# MATERIAL SHOWN
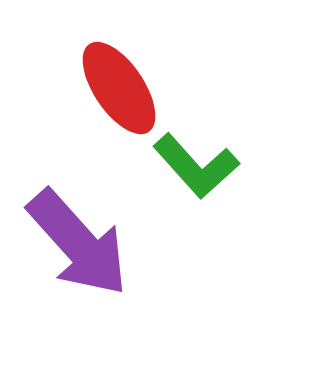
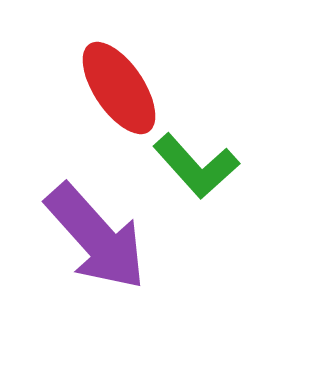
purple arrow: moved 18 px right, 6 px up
* * *
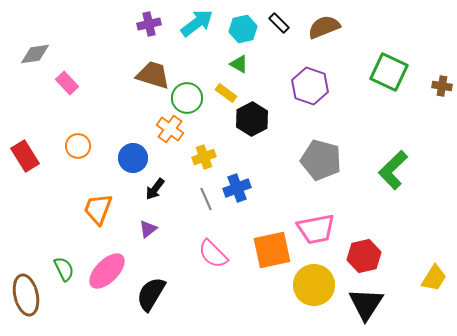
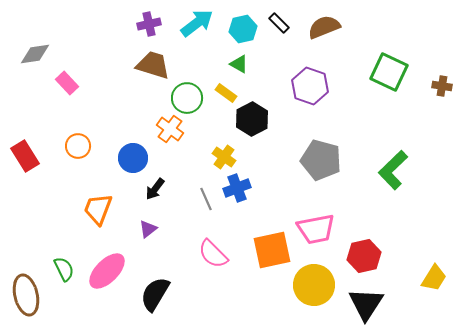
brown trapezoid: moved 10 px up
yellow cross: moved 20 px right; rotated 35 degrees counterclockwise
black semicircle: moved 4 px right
...
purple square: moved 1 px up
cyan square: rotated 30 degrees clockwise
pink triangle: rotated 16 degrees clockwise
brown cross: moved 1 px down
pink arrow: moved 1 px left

# TASK PROMPT
Please revise the items that begin at the line with "brown trapezoid: moved 10 px up" and run through the line with "black semicircle: moved 4 px right", replacing "yellow" with "green" and keeping everything else unchanged. Return only those lines.

# OUTPUT OF THE EXERCISE
brown trapezoid: moved 10 px up
green cross: moved 20 px right; rotated 35 degrees counterclockwise
black semicircle: moved 4 px right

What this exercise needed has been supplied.